Extracted records
◇ ◇ ◇

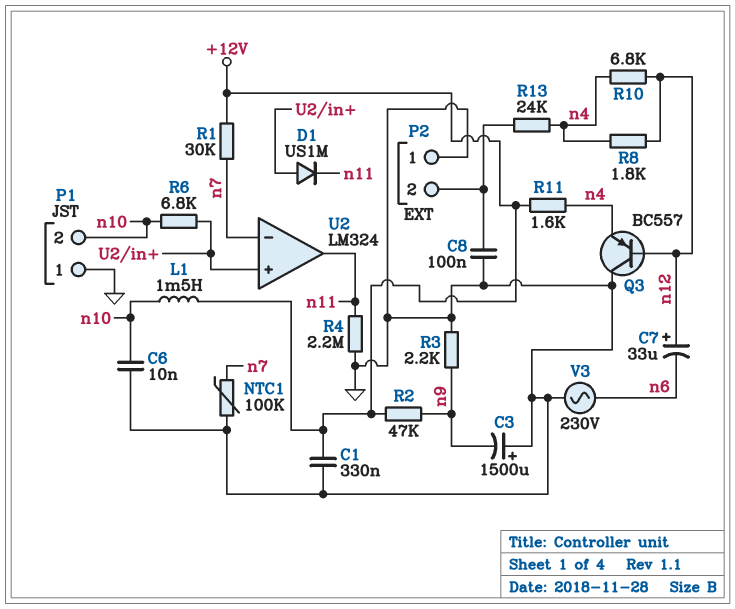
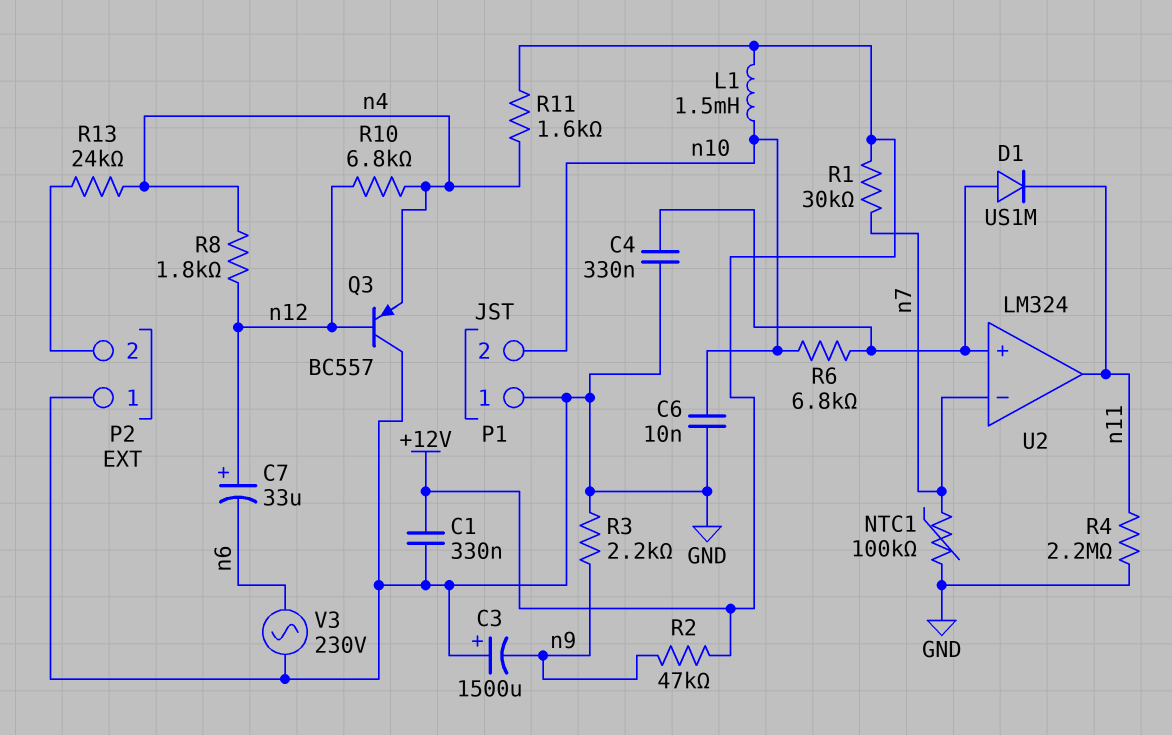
C4: none -> 330nF (GND, U2/in+)
C8: 100nF (GND, P2/2) -> none

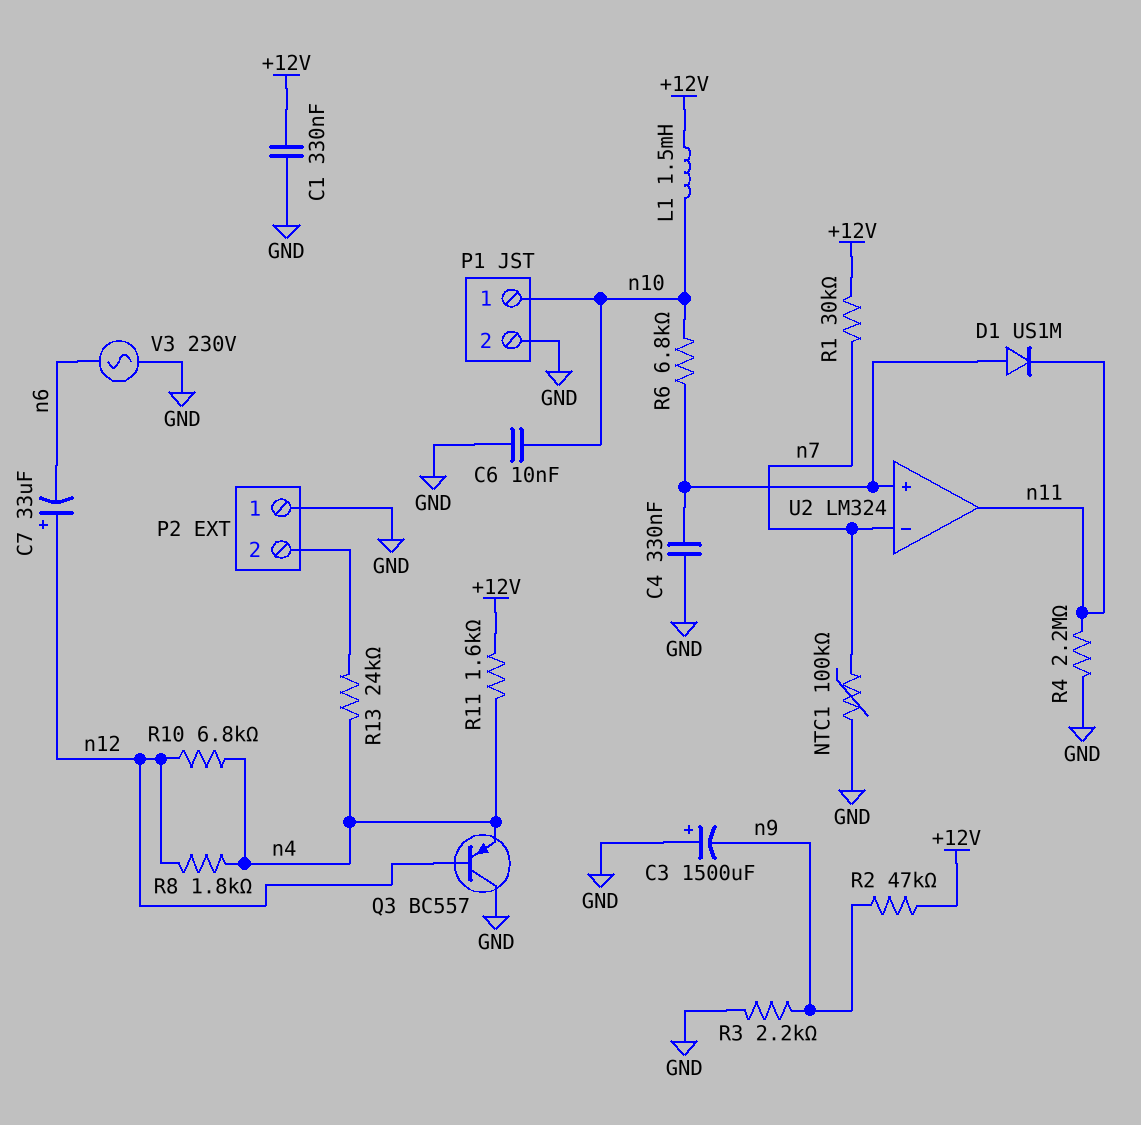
P1 pin 1: GND -> n10
P1 pin 2: n10 -> GND

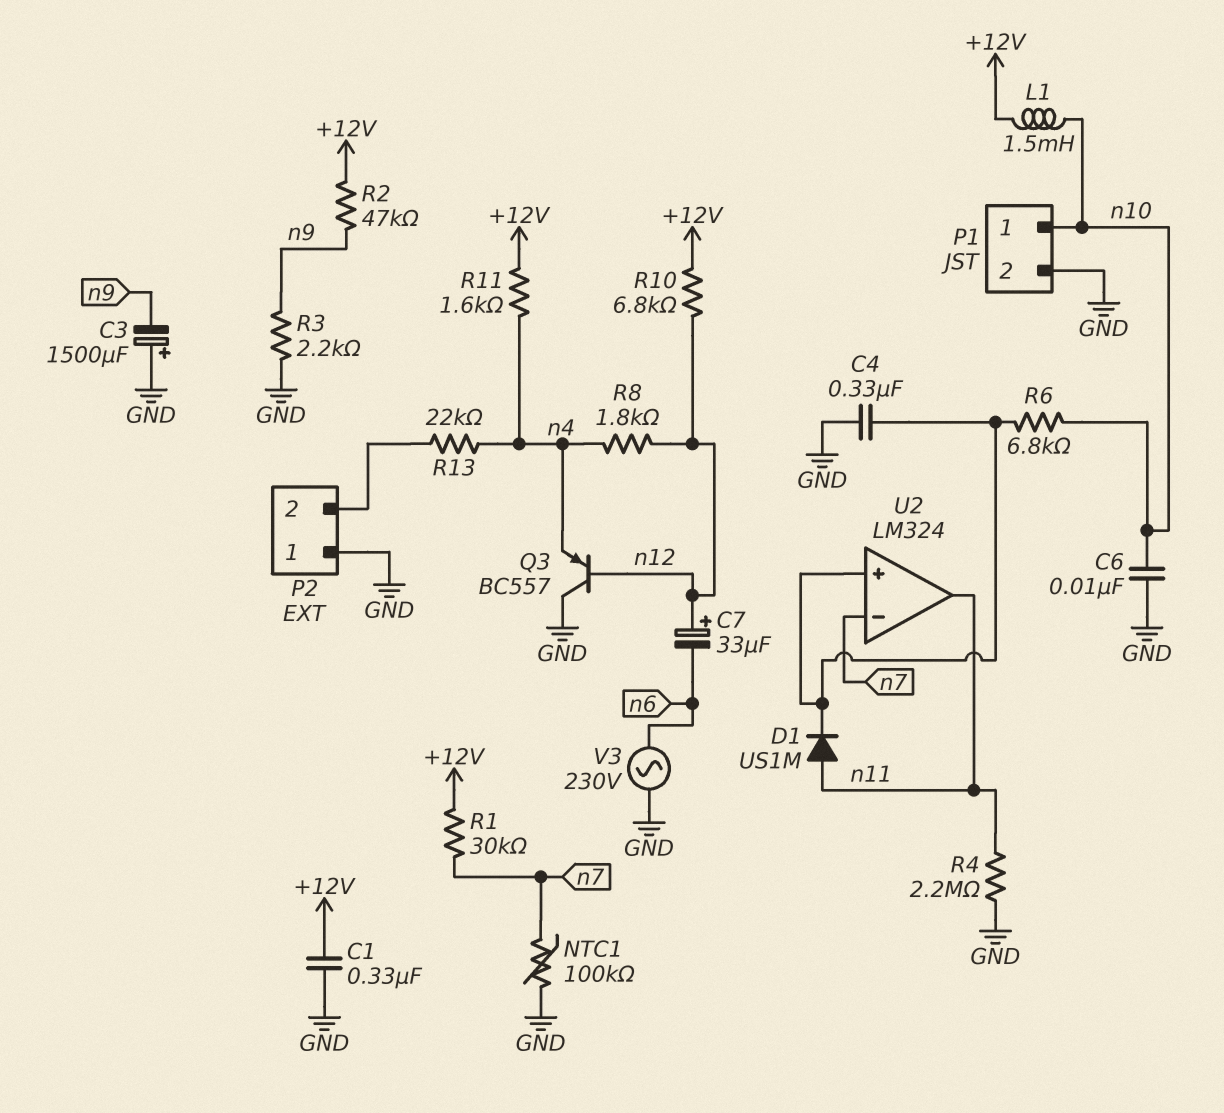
D1: diode US1M (A U2/in+, K n11) -> diode US1M (A n11, K U2/in+)
R10: 6.8k (n4, n12) -> 6.8k (+12V, n12)
R13: 24k (P2/2, n4) -> 22k (P2/2, n4)

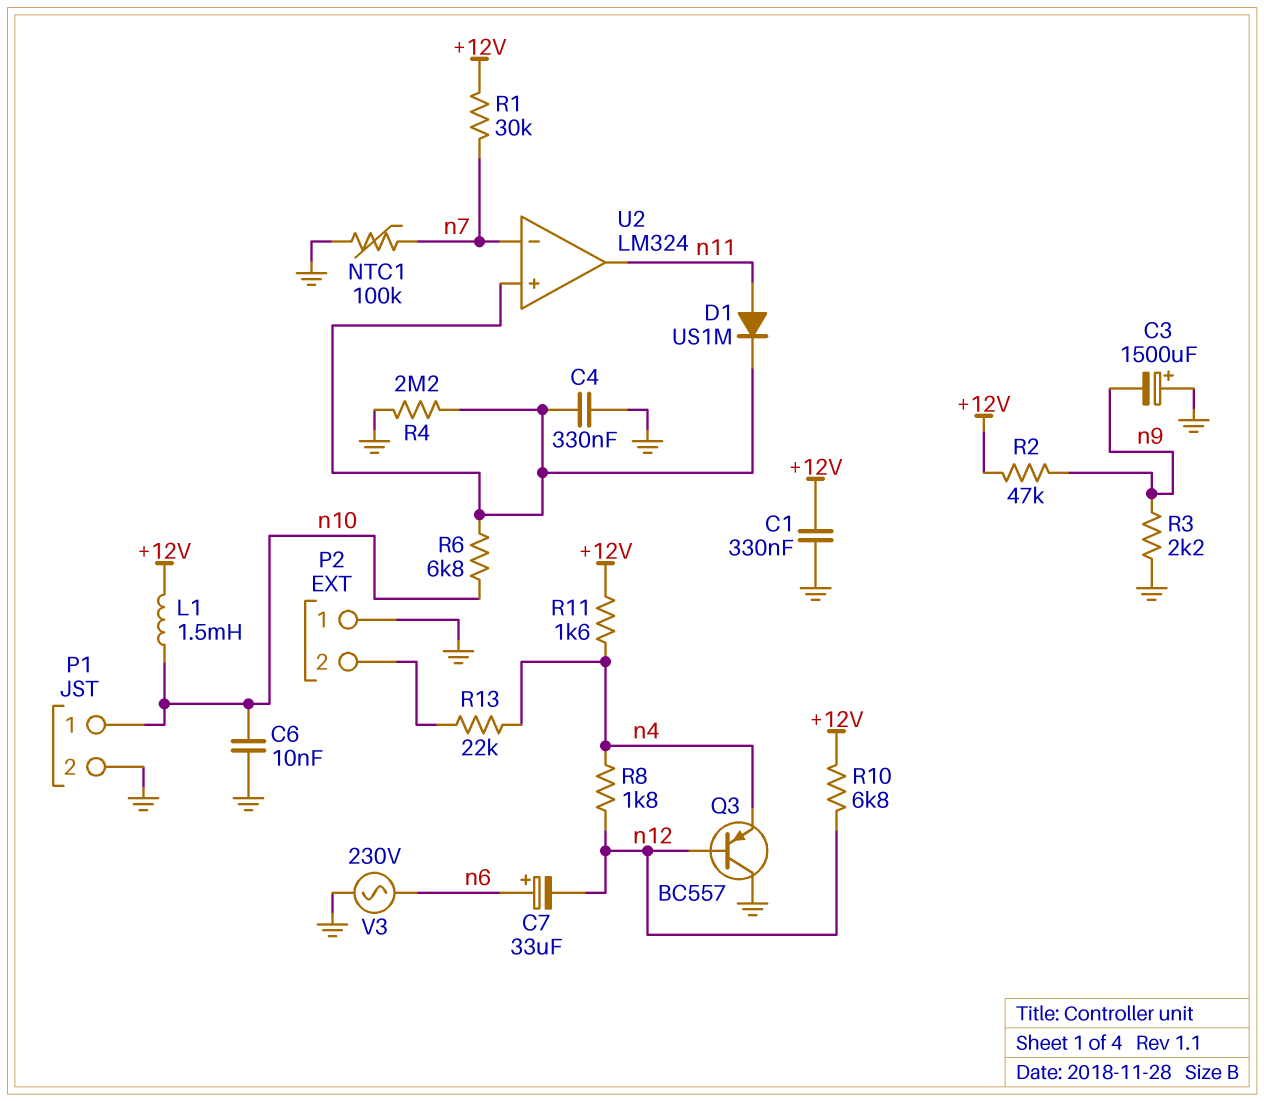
C7: 33uF (plus n12, minus n6) -> 33uF (plus n6, minus n12)
R4: 2.2M (GND, n11) -> 2.2M (GND, U2/in+)

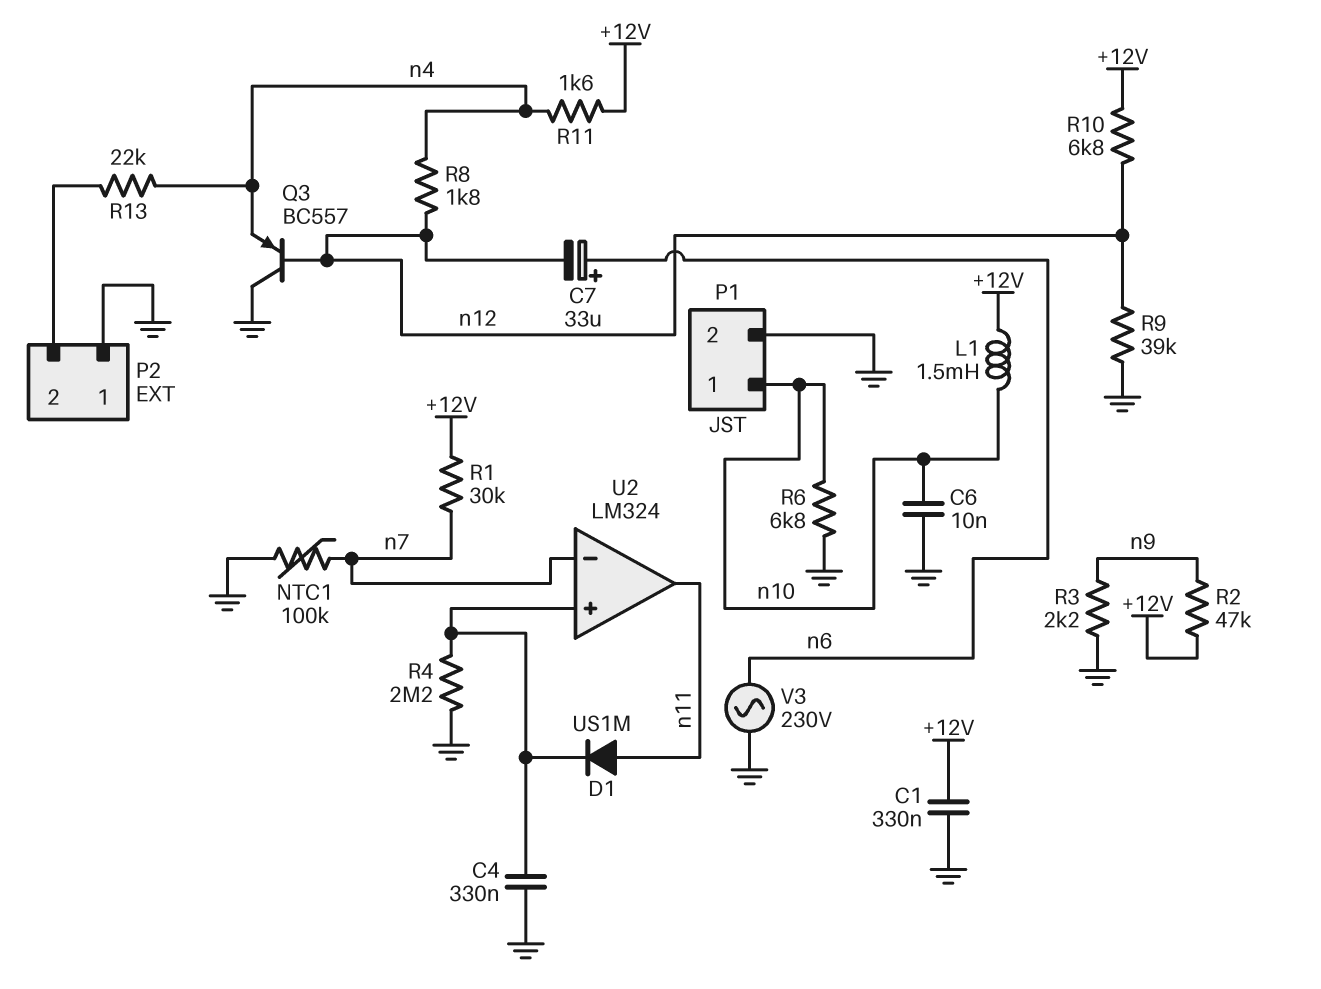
C3: 1500uF (plus GND, minus n9) -> none
R6: 6.8k (U2/in+, n10) -> 6.8k (GND, n10)
R9: none -> 39k (GND, n12)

◇ ◇ ◇

**Problem to work on**.
With the pictures left out, give again exactly the lines from the one that contains "R4: 2.2M (GND, n11) -> 2.2M (GND, U2/in+)" through the final line of the data above.

**Answer box**.
R4: 2.2M (GND, n11) -> 2.2M (GND, U2/in+)

C3: 1500uF (plus GND, minus n9) -> none
R6: 6.8k (U2/in+, n10) -> 6.8k (GND, n10)
R9: none -> 39k (GND, n12)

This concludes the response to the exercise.